**YOUR ASSIGNMENT**
From the line containing "(386, 472) = (320, 392): none -> black cap" to the last line of the records, reproduce every line exactly and print nothing else.

"""

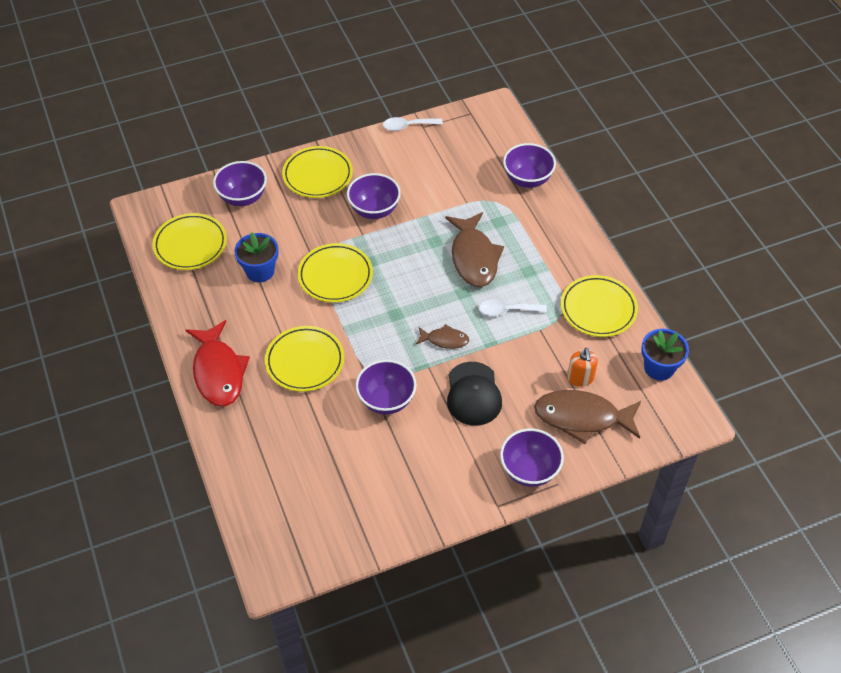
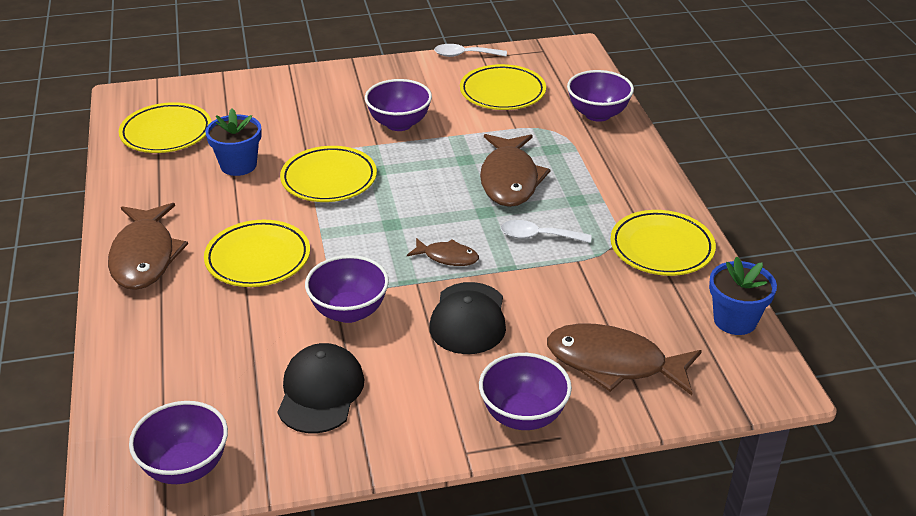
camera: 10 degrees right, 15 degrees down
(218, 372) = (144, 256): red fish -> brown fish
(243, 197) = (246, 98): purple bowl -> purple bowl (185, 467)
(318, 175) = (342, 87): yellow plate -> yellow plate (502, 92)
(386, 472) = (320, 392): none -> black cap
(580, 378) = (621, 319): orange soap dispenser -> none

"""

**TASK RESULT**
(386, 472) = (320, 392): none -> black cap
(580, 378) = (621, 319): orange soap dispenser -> none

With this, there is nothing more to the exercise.